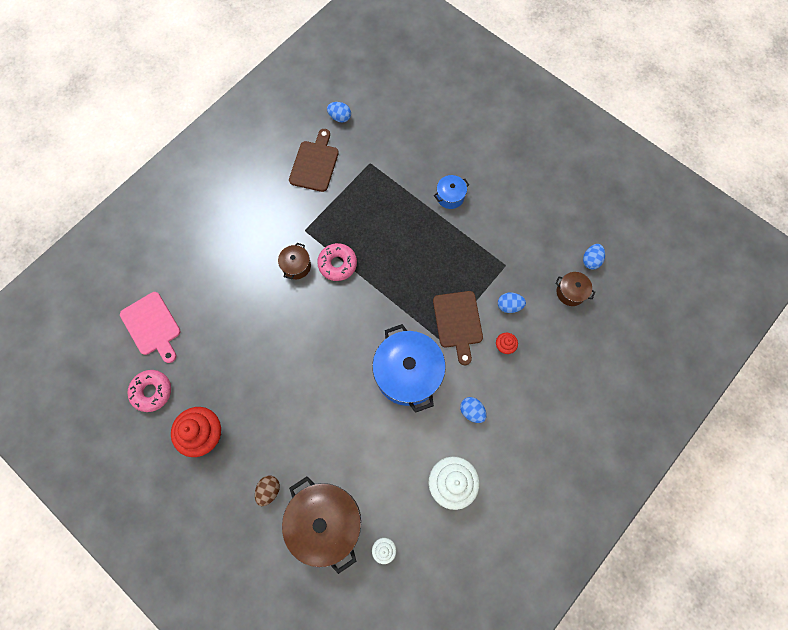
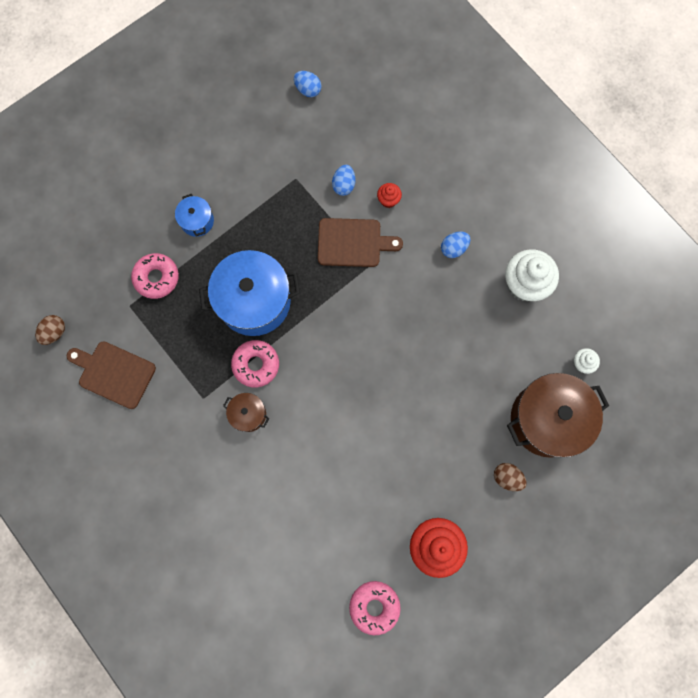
camera: 80 degrees left, 5 degrees up
(152, 326) = (291, 601): pink cutting board -> none
(340, 117) = (54, 332): blue egg -> brown egg
(396, 177) = (156, 278): none -> pink donut
(408, 373) = (401, 307): blue pot -> blue pot (254, 301)
(570, 292) = (340, 119): brown pot -> none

◆ THE TASK:
Copy the preceding data in full and word for word, dropping its pictures.

◆ ANSWER TO THE PROBLEM:
camera: 80 degrees left, 5 degrees up
(152, 326) = (291, 601): pink cutting board -> none
(340, 117) = (54, 332): blue egg -> brown egg
(396, 177) = (156, 278): none -> pink donut
(408, 373) = (401, 307): blue pot -> blue pot (254, 301)
(570, 292) = (340, 119): brown pot -> none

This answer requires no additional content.